> WORK ORDER
Go through the records, and copy each line in which the string "rosa" is present.
⁂
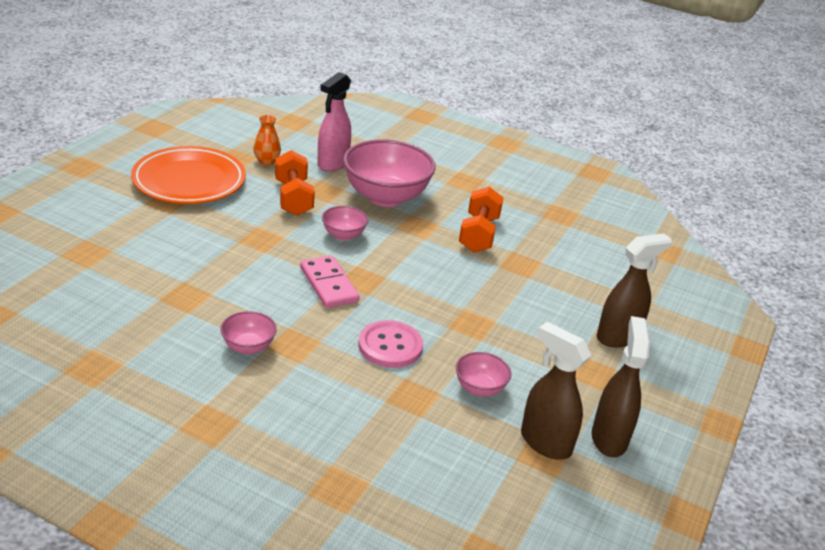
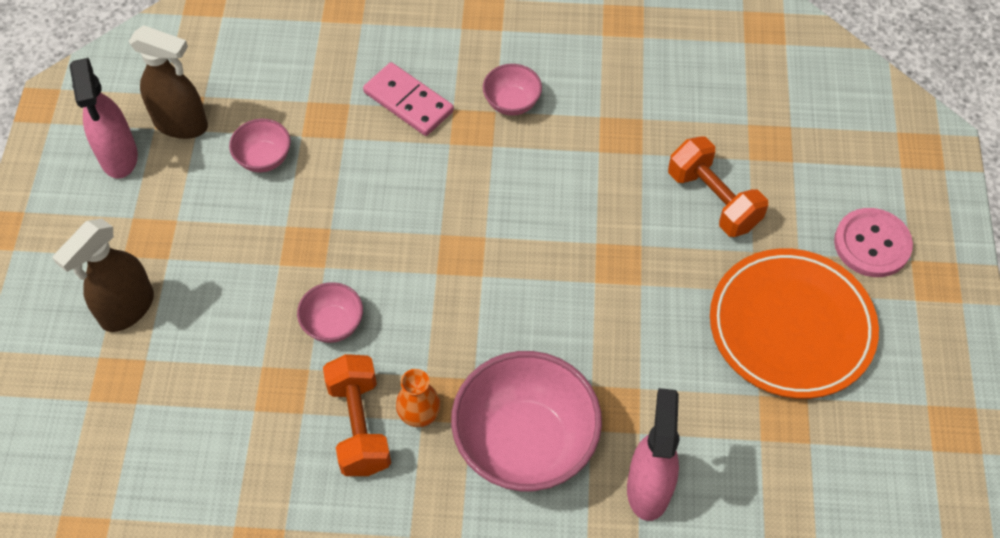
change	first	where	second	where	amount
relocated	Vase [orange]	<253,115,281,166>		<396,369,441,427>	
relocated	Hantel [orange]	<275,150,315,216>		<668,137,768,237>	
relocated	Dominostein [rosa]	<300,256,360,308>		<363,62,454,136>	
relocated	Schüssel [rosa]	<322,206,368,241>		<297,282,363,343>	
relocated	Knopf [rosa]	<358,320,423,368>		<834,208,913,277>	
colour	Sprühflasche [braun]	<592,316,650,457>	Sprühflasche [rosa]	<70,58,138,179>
⁂
> SOLUTION TO THIS TASK
relocated	Dominostein [rosa]	<300,256,360,308>		<363,62,454,136>	
relocated	Schüssel [rosa]	<322,206,368,241>		<297,282,363,343>	
relocated	Knopf [rosa]	<358,320,423,368>		<834,208,913,277>	
colour	Sprühflasche [braun]	<592,316,650,457>	Sprühflasche [rosa]	<70,58,138,179>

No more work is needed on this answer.